**Prompt**:
Please restate each line of the data that follows word for word, skipping any image.
### Exercise data
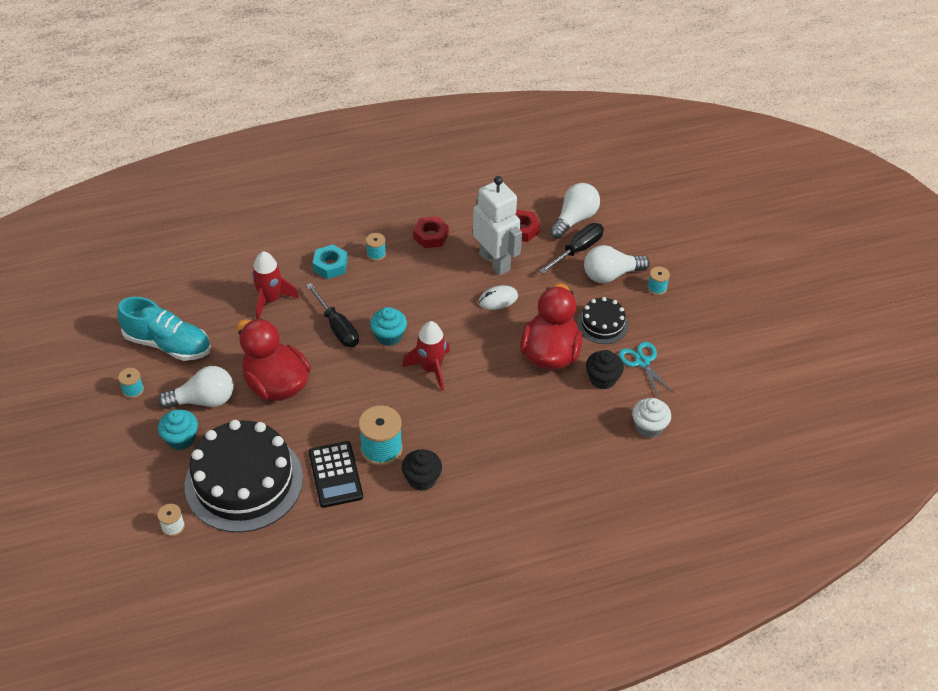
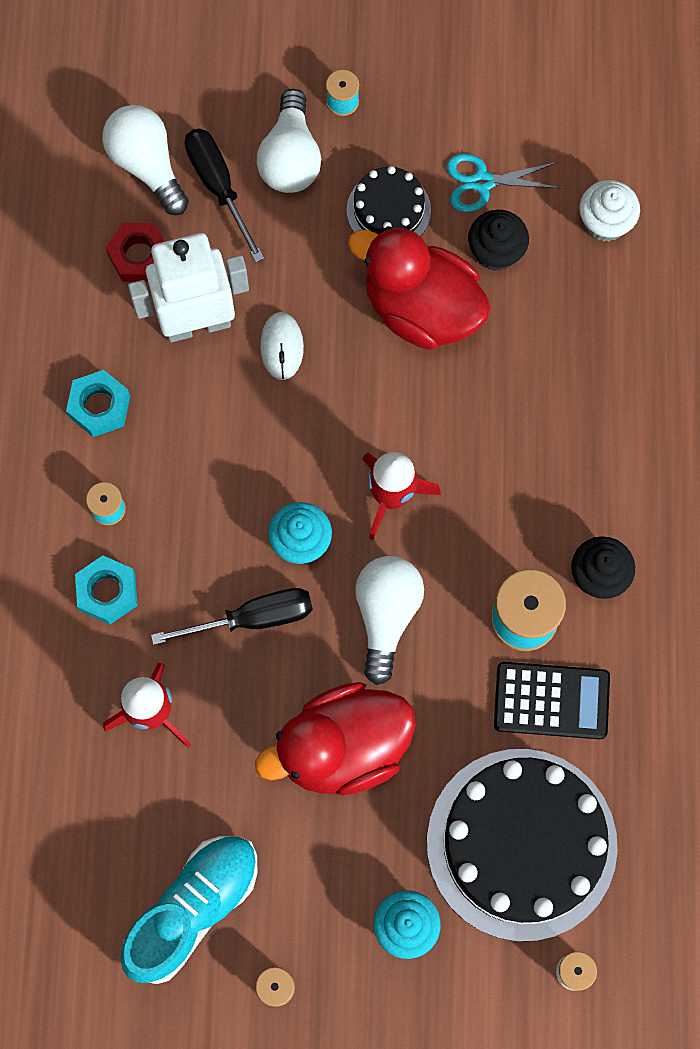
camera: 70 degrees left, 25 degrees up
(203, 400) = (337, 873): white light bulb -> white light bulb (386, 615)
(431, 236) = (99, 406): red nut -> turquoise nut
######
**Answer space**:
camera: 70 degrees left, 25 degrees up
(203, 400) = (337, 873): white light bulb -> white light bulb (386, 615)
(431, 236) = (99, 406): red nut -> turquoise nut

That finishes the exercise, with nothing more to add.